• **Exercise details**
The copy must run from the line containing "TR3: NMOS IRF540" through the final line of the records, both included, exactly as written. It should contain no pictures.
--------
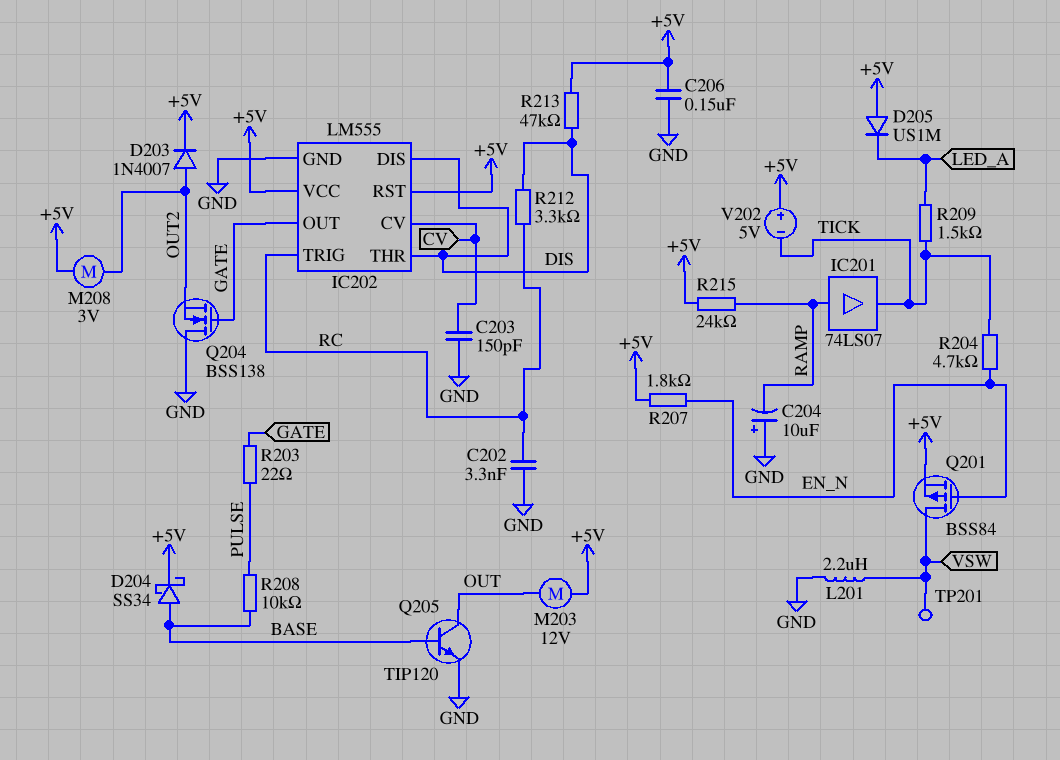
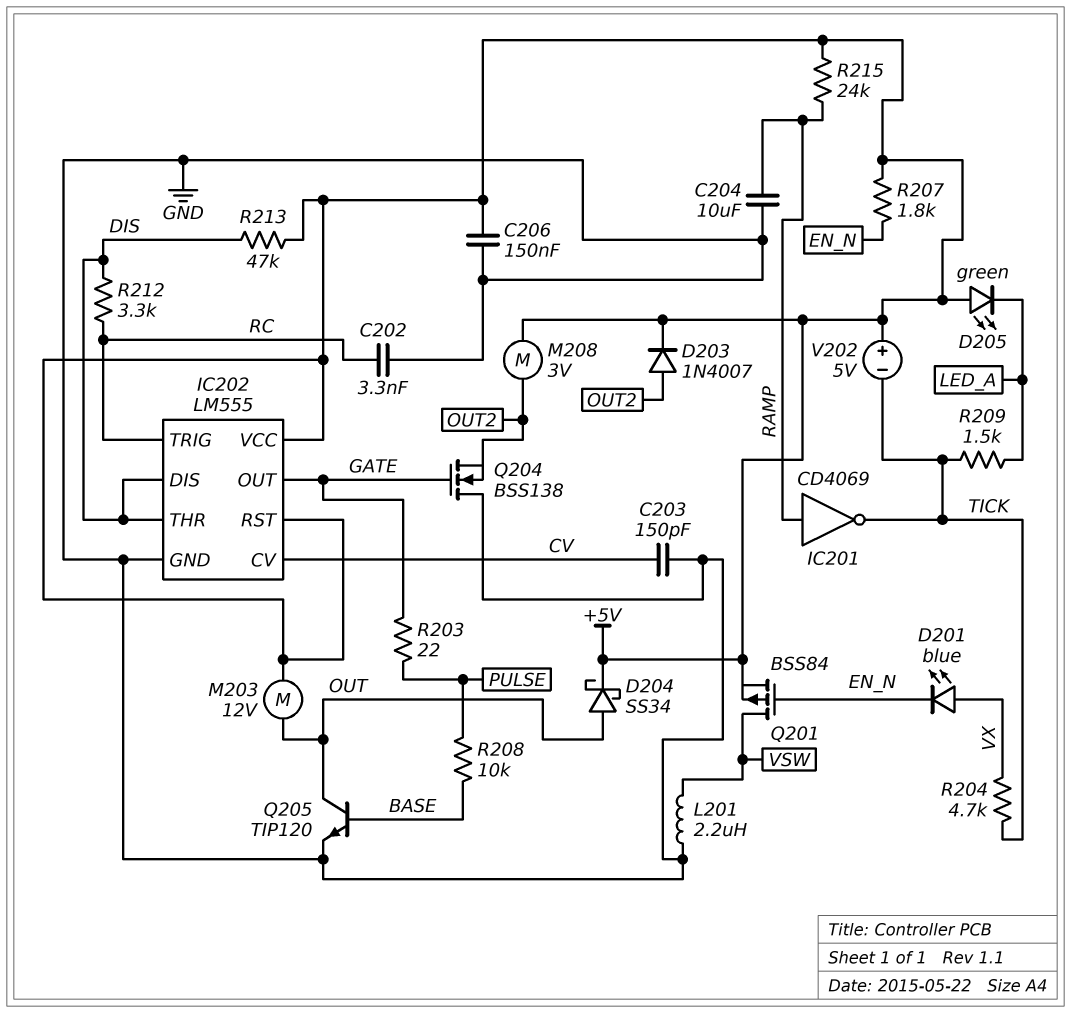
C204: 10uF (plus GND, minus RAMP) -> 10uF (GND, RAMP)
D201: none -> LED blue (A VX, K EN_N)
D204: schottky SS34 (A BASE, K +5V) -> schottky SS34 (A OUT, K +5V)
D205: diode US1M (A +5V, K LED_A) -> LED green (A +5V, K LED_A)
IC201: buffer 74LS07 (in RAMP, out TICK) -> NOT CD4069 (in RAMP, out TICK)
R204: 4.7k (EN_N, TICK) -> 4.7k (TICK, VX)
TP201: test point (VSW) -> none

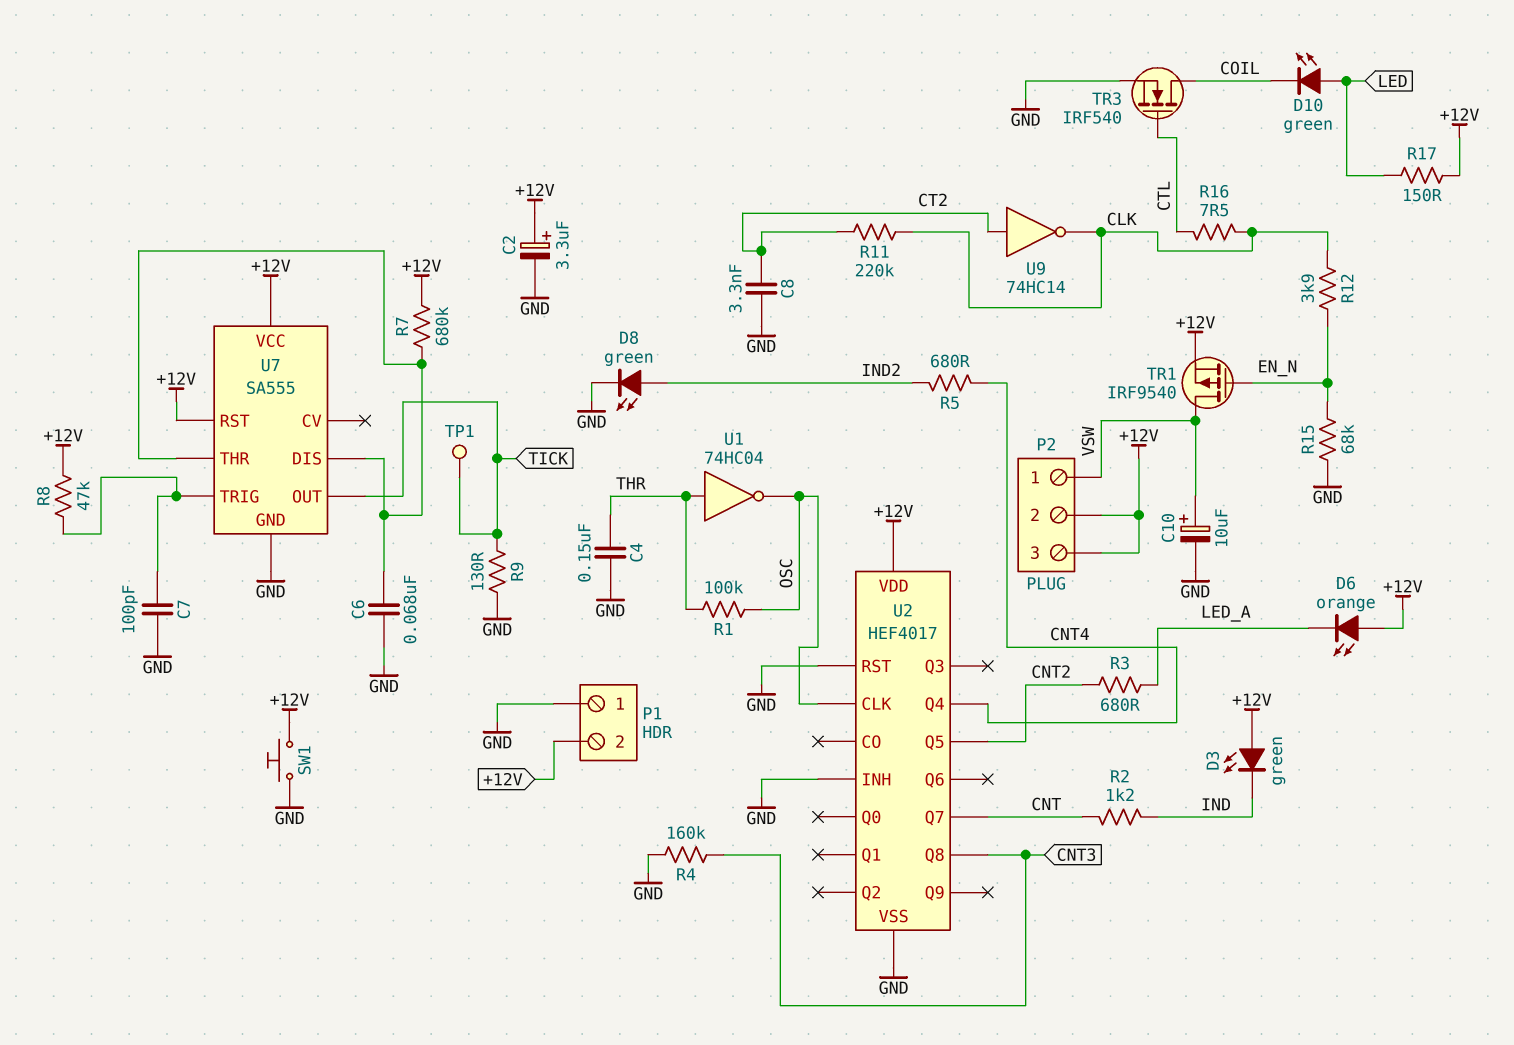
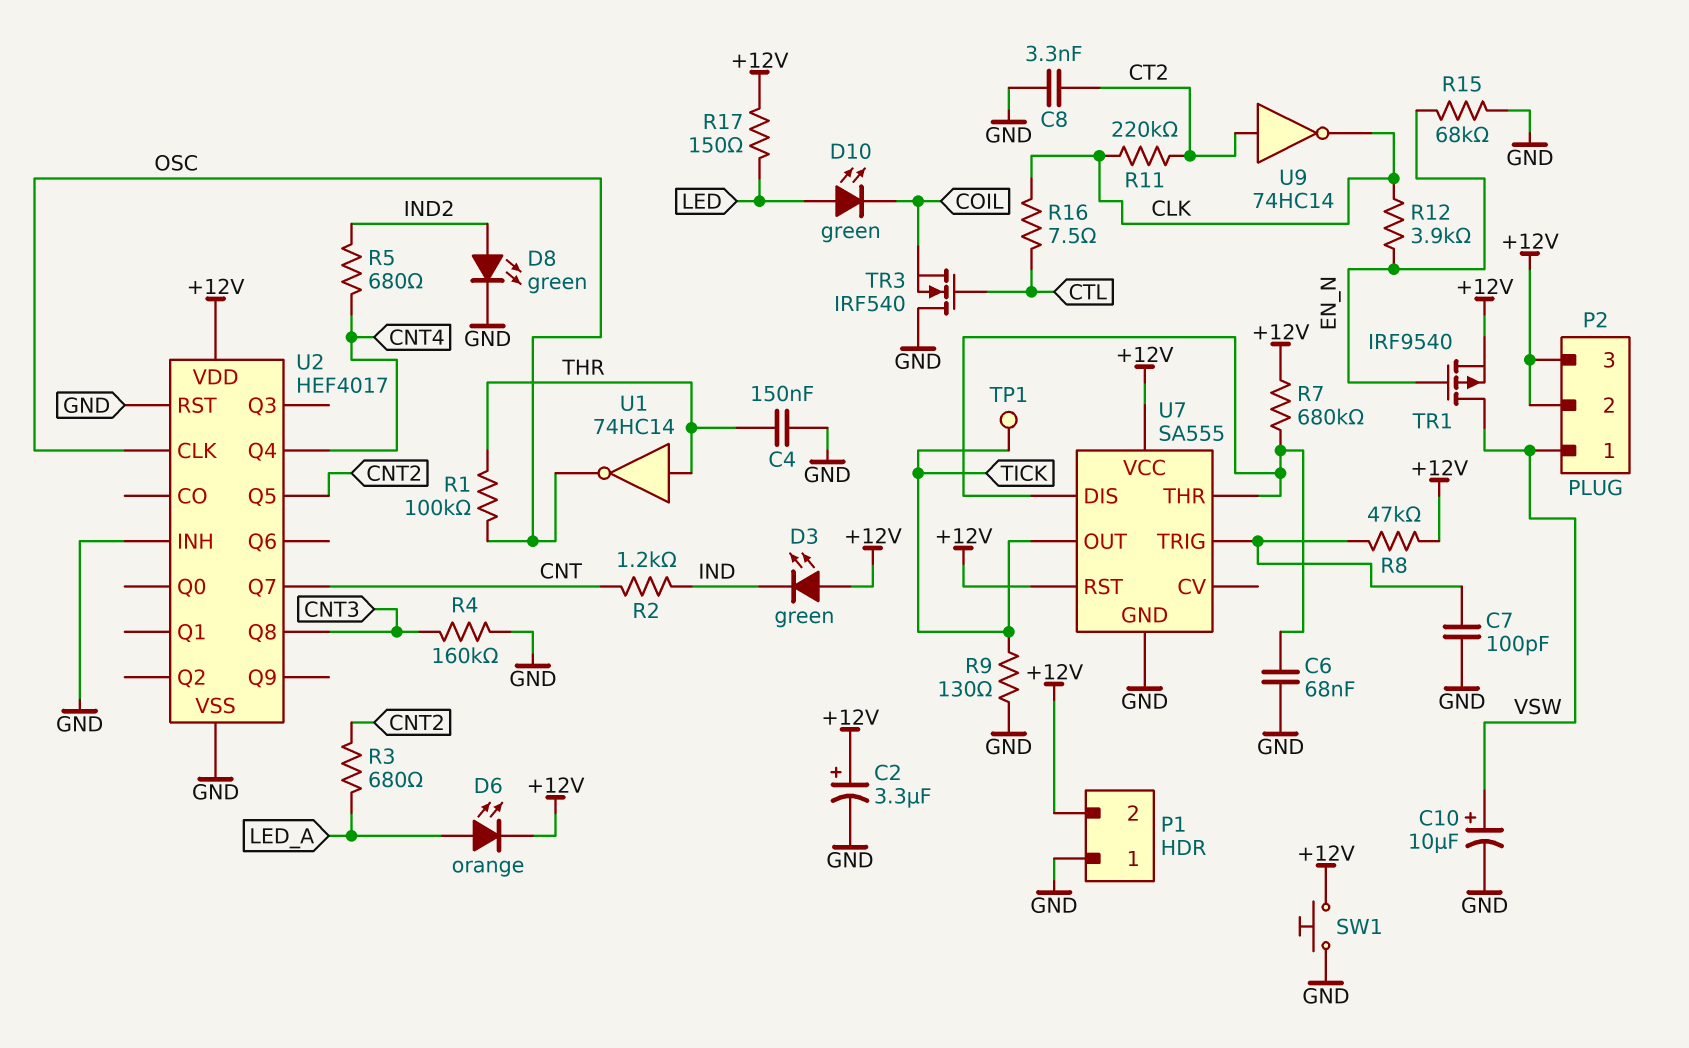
D6: LED orange (A +12V, K LED_A) -> LED orange (A LED_A, K +12V)
TR3: NMOS IRF540 (G CTL, D COIL, S GND) -> NMOS IRF540 (G CTL, D GND, S COIL)
U1: NOT 74HC04 (in THR, out OSC) -> NOT 74HC14 (in THR, out OSC)

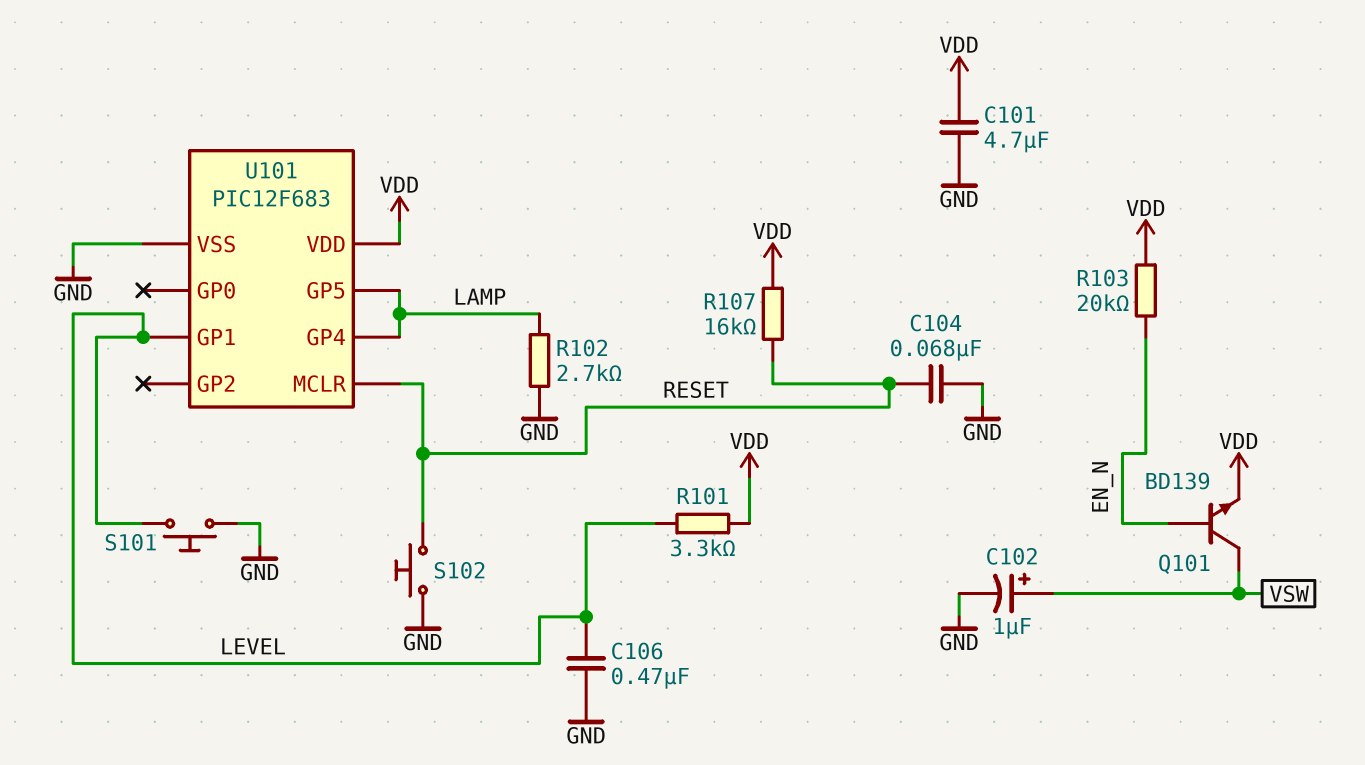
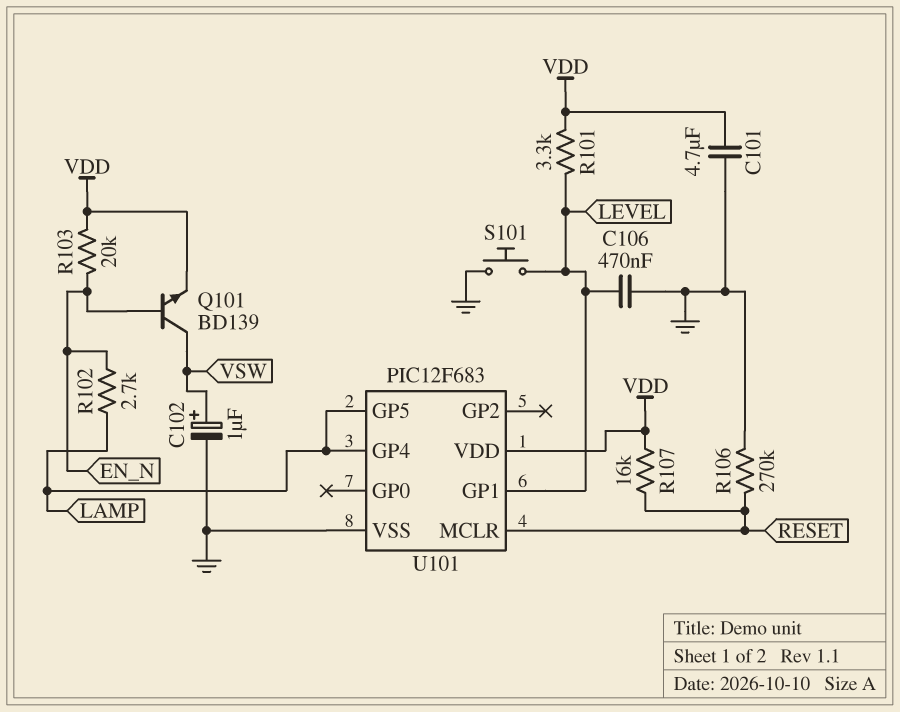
C104: 68nF (GND, RESET) -> none
R102: 2.7k (GND, LAMP) -> 2.7k (EN_N, LAMP)
R106: none -> 270k (GND, RESET)
S102: button (GND, RESET) -> none

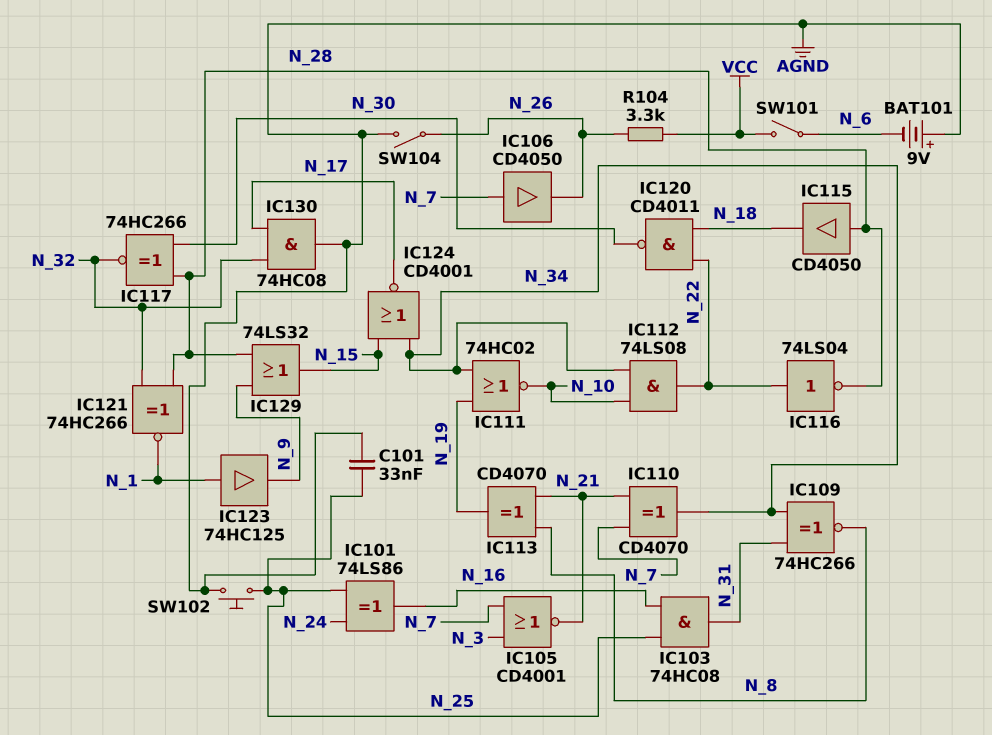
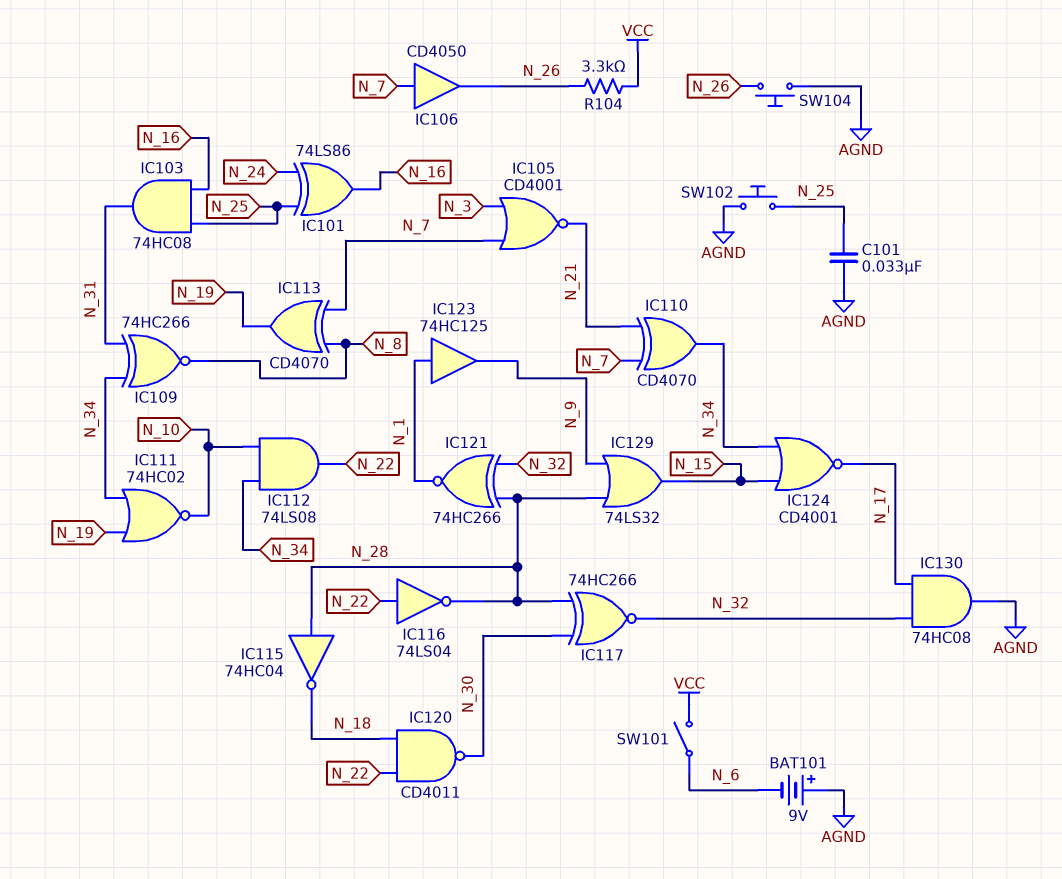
IC113: XOR CD4070 (in N_8, in N_21, out N_19) -> XOR CD4070 (in N_7, in N_8, out N_19)
IC115: buffer CD4050 (in N_28, out N_18) -> NOT 74HC04 (in N_28, out N_18)
SW104: switch (AGND, N_26) -> button (AGND, N_26)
--------
• **Response box**
TR3: NMOS IRF540 (G CTL, D COIL, S GND) -> NMOS IRF540 (G CTL, D GND, S COIL)
U1: NOT 74HC04 (in THR, out OSC) -> NOT 74HC14 (in THR, out OSC)

C104: 68nF (GND, RESET) -> none
R102: 2.7k (GND, LAMP) -> 2.7k (EN_N, LAMP)
R106: none -> 270k (GND, RESET)
S102: button (GND, RESET) -> none

IC113: XOR CD4070 (in N_8, in N_21, out N_19) -> XOR CD4070 (in N_7, in N_8, out N_19)
IC115: buffer CD4050 (in N_28, out N_18) -> NOT 74HC04 (in N_28, out N_18)
SW104: switch (AGND, N_26) -> button (AGND, N_26)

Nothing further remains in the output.